Saved entries

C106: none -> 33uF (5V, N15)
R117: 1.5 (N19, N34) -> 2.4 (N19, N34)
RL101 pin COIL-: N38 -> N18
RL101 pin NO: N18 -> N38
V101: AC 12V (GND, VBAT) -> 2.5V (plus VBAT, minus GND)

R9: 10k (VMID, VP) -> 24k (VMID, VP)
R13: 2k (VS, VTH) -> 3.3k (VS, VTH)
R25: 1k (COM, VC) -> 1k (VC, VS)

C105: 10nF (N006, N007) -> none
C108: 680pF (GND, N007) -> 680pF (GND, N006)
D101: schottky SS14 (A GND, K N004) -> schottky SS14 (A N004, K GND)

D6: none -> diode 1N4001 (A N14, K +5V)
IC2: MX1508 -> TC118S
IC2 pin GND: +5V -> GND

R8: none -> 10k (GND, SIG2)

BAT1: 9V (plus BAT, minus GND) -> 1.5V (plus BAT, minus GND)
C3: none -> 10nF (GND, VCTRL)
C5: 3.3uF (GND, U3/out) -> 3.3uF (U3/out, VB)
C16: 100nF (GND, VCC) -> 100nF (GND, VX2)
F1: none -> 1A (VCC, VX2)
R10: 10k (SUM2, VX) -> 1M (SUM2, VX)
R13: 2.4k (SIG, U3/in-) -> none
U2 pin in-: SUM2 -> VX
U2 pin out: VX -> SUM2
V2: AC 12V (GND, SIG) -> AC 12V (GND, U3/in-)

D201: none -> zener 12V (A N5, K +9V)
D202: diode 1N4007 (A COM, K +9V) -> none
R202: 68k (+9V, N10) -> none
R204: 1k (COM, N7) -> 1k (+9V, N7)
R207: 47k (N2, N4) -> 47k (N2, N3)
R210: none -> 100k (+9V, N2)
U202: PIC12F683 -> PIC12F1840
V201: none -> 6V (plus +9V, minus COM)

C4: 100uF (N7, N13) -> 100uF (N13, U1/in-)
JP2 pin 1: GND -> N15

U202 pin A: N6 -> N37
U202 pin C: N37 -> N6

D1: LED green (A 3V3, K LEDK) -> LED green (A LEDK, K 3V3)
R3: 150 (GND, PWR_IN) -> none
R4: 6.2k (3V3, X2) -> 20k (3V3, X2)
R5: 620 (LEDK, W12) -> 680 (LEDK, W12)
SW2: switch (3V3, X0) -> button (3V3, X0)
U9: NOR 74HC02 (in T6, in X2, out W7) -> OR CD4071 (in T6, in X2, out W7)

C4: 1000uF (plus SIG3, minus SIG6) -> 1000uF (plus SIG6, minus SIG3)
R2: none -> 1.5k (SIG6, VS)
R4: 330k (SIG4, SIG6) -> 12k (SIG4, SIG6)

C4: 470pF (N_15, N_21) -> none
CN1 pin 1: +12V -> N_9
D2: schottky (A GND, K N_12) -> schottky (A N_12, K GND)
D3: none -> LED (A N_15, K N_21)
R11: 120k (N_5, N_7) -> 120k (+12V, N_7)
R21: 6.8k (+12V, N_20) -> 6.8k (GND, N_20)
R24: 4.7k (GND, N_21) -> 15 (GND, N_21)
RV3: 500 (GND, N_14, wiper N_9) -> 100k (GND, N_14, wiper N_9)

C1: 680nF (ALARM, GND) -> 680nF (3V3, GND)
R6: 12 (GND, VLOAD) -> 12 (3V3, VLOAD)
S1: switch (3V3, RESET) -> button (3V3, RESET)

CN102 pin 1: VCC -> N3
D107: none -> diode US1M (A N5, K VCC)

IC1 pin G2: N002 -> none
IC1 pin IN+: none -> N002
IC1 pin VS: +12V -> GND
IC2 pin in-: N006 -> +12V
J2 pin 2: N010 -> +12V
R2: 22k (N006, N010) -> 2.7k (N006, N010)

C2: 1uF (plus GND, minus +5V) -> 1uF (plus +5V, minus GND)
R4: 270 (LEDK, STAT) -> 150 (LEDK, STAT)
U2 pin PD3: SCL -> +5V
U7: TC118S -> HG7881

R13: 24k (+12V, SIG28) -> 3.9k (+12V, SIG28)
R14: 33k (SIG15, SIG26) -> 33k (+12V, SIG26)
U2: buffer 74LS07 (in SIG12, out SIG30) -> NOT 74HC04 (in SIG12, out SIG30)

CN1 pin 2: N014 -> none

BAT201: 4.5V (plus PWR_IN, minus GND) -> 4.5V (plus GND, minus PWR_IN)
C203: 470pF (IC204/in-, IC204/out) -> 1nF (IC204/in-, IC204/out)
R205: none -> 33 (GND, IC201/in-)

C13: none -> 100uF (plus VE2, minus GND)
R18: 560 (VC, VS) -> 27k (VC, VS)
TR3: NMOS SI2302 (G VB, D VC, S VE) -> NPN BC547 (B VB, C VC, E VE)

[How to complete this task]
Would you return the entries exactly as they stand?

[Result for this exercise]
C106: none -> 33uF (5V, N15)
R117: 1.5 (N19, N34) -> 2.4 (N19, N34)
RL101 pin COIL-: N38 -> N18
RL101 pin NO: N18 -> N38
V101: AC 12V (GND, VBAT) -> 2.5V (plus VBAT, minus GND)

R9: 10k (VMID, VP) -> 24k (VMID, VP)
R13: 2k (VS, VTH) -> 3.3k (VS, VTH)
R25: 1k (COM, VC) -> 1k (VC, VS)

C105: 10nF (N006, N007) -> none
C108: 680pF (GND, N007) -> 680pF (GND, N006)
D101: schottky SS14 (A GND, K N004) -> schottky SS14 (A N004, K GND)

D6: none -> diode 1N4001 (A N14, K +5V)
IC2: MX1508 -> TC118S
IC2 pin GND: +5V -> GND

R8: none -> 10k (GND, SIG2)

BAT1: 9V (plus BAT, minus GND) -> 1.5V (plus BAT, minus GND)
C3: none -> 10nF (GND, VCTRL)
C5: 3.3uF (GND, U3/out) -> 3.3uF (U3/out, VB)
C16: 100nF (GND, VCC) -> 100nF (GND, VX2)
F1: none -> 1A (VCC, VX2)
R10: 10k (SUM2, VX) -> 1M (SUM2, VX)
R13: 2.4k (SIG, U3/in-) -> none
U2 pin in-: SUM2 -> VX
U2 pin out: VX -> SUM2
V2: AC 12V (GND, SIG) -> AC 12V (GND, U3/in-)

D201: none -> zener 12V (A N5, K +9V)
D202: diode 1N4007 (A COM, K +9V) -> none
R202: 68k (+9V, N10) -> none
R204: 1k (COM, N7) -> 1k (+9V, N7)
R207: 47k (N2, N4) -> 47k (N2, N3)
R210: none -> 100k (+9V, N2)
U202: PIC12F683 -> PIC12F1840
V201: none -> 6V (plus +9V, minus COM)

C4: 100uF (N7, N13) -> 100uF (N13, U1/in-)
JP2 pin 1: GND -> N15

U202 pin A: N6 -> N37
U202 pin C: N37 -> N6

D1: LED green (A 3V3, K LEDK) -> LED green (A LEDK, K 3V3)
R3: 150 (GND, PWR_IN) -> none
R4: 6.2k (3V3, X2) -> 20k (3V3, X2)
R5: 620 (LEDK, W12) -> 680 (LEDK, W12)
SW2: switch (3V3, X0) -> button (3V3, X0)
U9: NOR 74HC02 (in T6, in X2, out W7) -> OR CD4071 (in T6, in X2, out W7)

C4: 1000uF (plus SIG3, minus SIG6) -> 1000uF (plus SIG6, minus SIG3)
R2: none -> 1.5k (SIG6, VS)
R4: 330k (SIG4, SIG6) -> 12k (SIG4, SIG6)

C4: 470pF (N_15, N_21) -> none
CN1 pin 1: +12V -> N_9
D2: schottky (A GND, K N_12) -> schottky (A N_12, K GND)
D3: none -> LED (A N_15, K N_21)
R11: 120k (N_5, N_7) -> 120k (+12V, N_7)
R21: 6.8k (+12V, N_20) -> 6.8k (GND, N_20)
R24: 4.7k (GND, N_21) -> 15 (GND, N_21)
RV3: 500 (GND, N_14, wiper N_9) -> 100k (GND, N_14, wiper N_9)

C1: 680nF (ALARM, GND) -> 680nF (3V3, GND)
R6: 12 (GND, VLOAD) -> 12 (3V3, VLOAD)
S1: switch (3V3, RESET) -> button (3V3, RESET)

CN102 pin 1: VCC -> N3
D107: none -> diode US1M (A N5, K VCC)

IC1 pin G2: N002 -> none
IC1 pin IN+: none -> N002
IC1 pin VS: +12V -> GND
IC2 pin in-: N006 -> +12V
J2 pin 2: N010 -> +12V
R2: 22k (N006, N010) -> 2.7k (N006, N010)

C2: 1uF (plus GND, minus +5V) -> 1uF (plus +5V, minus GND)
R4: 270 (LEDK, STAT) -> 150 (LEDK, STAT)
U2 pin PD3: SCL -> +5V
U7: TC118S -> HG7881

R13: 24k (+12V, SIG28) -> 3.9k (+12V, SIG28)
R14: 33k (SIG15, SIG26) -> 33k (+12V, SIG26)
U2: buffer 74LS07 (in SIG12, out SIG30) -> NOT 74HC04 (in SIG12, out SIG30)

CN1 pin 2: N014 -> none

BAT201: 4.5V (plus PWR_IN, minus GND) -> 4.5V (plus GND, minus PWR_IN)
C203: 470pF (IC204/in-, IC204/out) -> 1nF (IC204/in-, IC204/out)
R205: none -> 33 (GND, IC201/in-)

C13: none -> 100uF (plus VE2, minus GND)
R18: 560 (VC, VS) -> 27k (VC, VS)
TR3: NMOS SI2302 (G VB, D VC, S VE) -> NPN BC547 (B VB, C VC, E VE)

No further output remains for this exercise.